Excerpted data ▸
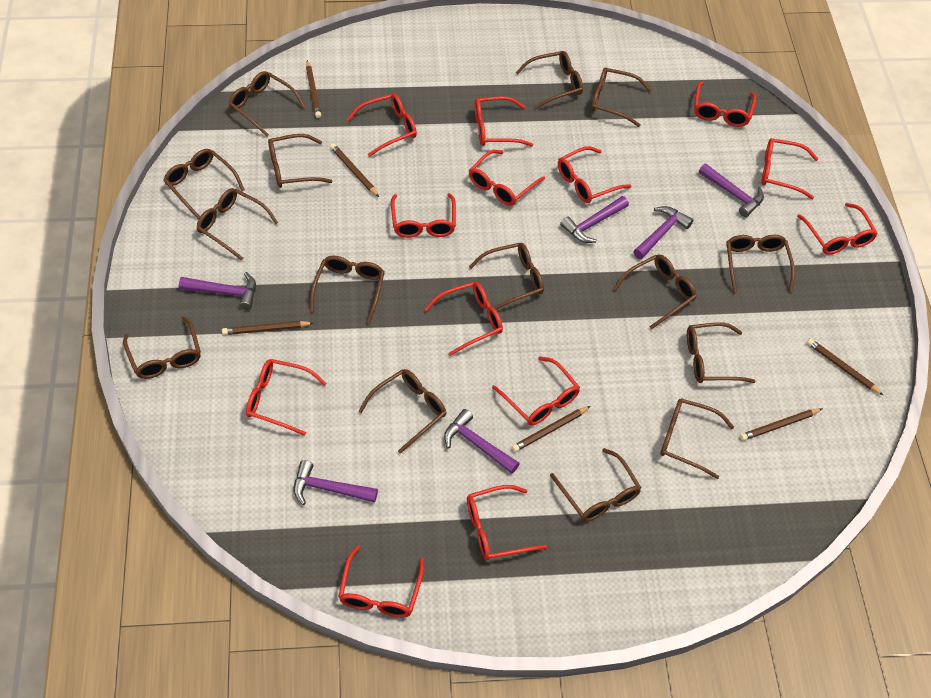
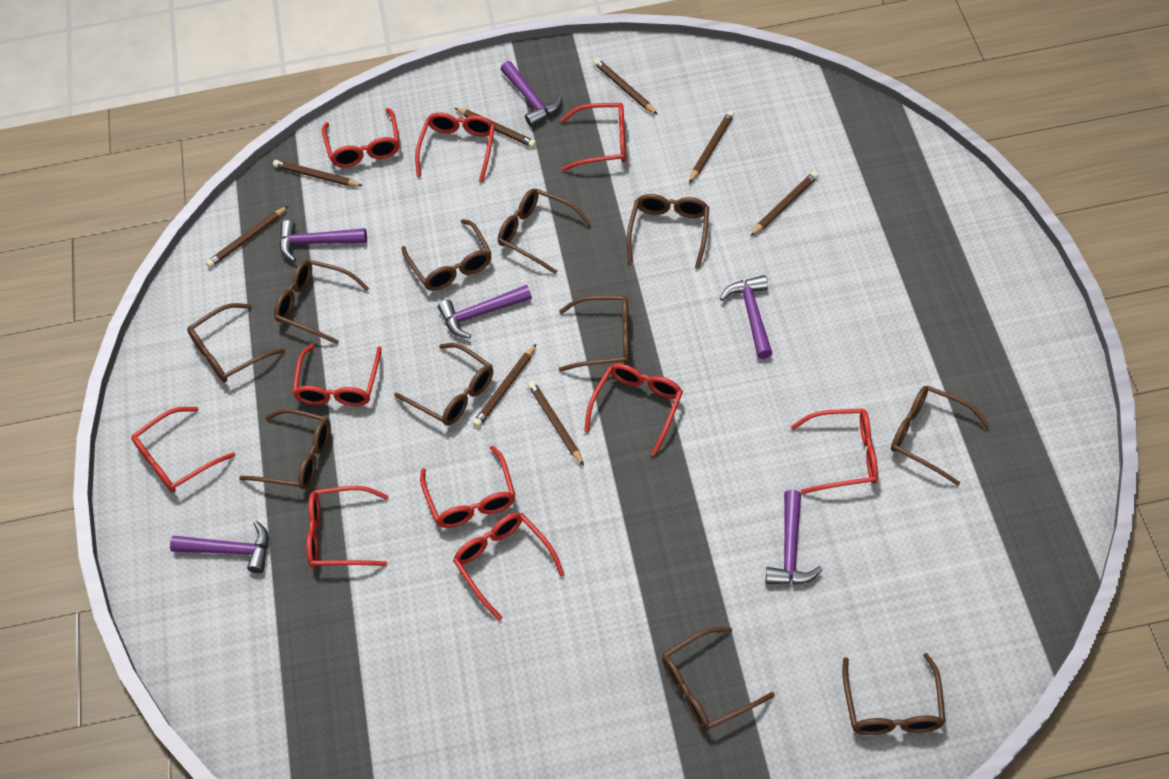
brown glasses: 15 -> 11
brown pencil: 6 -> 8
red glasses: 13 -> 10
---
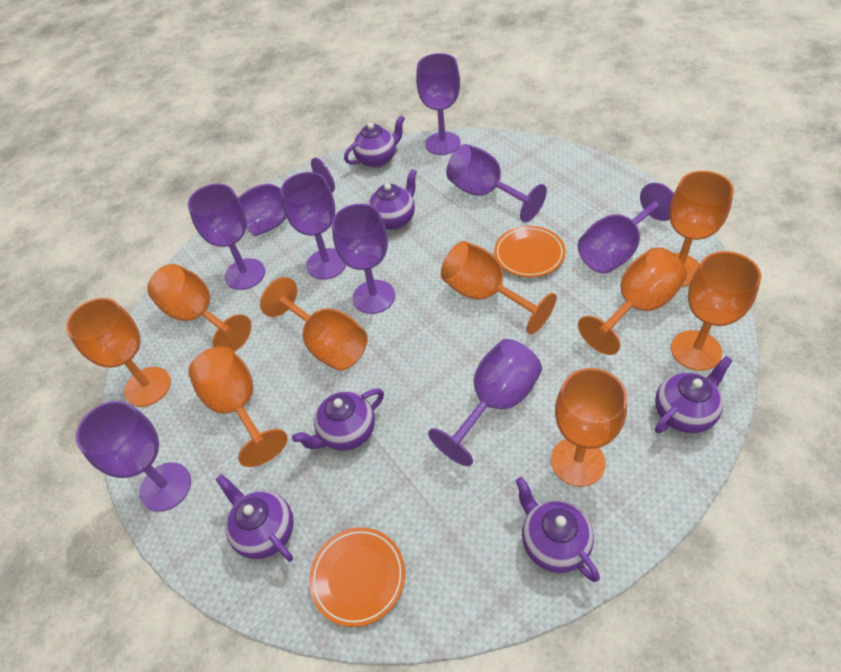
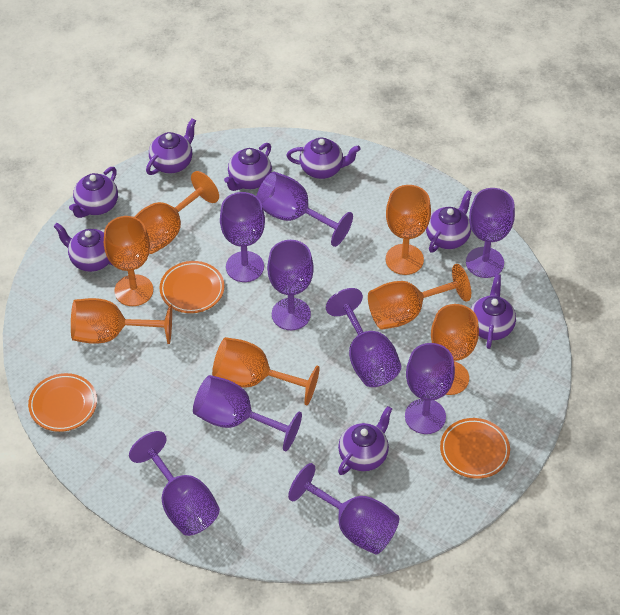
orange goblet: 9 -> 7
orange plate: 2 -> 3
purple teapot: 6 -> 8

Brief ▸ Set down only the lines above that fall between the line holding "brown glasses: 15 -> 11" and the line holding "red glasses: 13 -> 10", inclusive, keeping each exact.

Expected answer ▸
brown glasses: 15 -> 11
brown pencil: 6 -> 8
red glasses: 13 -> 10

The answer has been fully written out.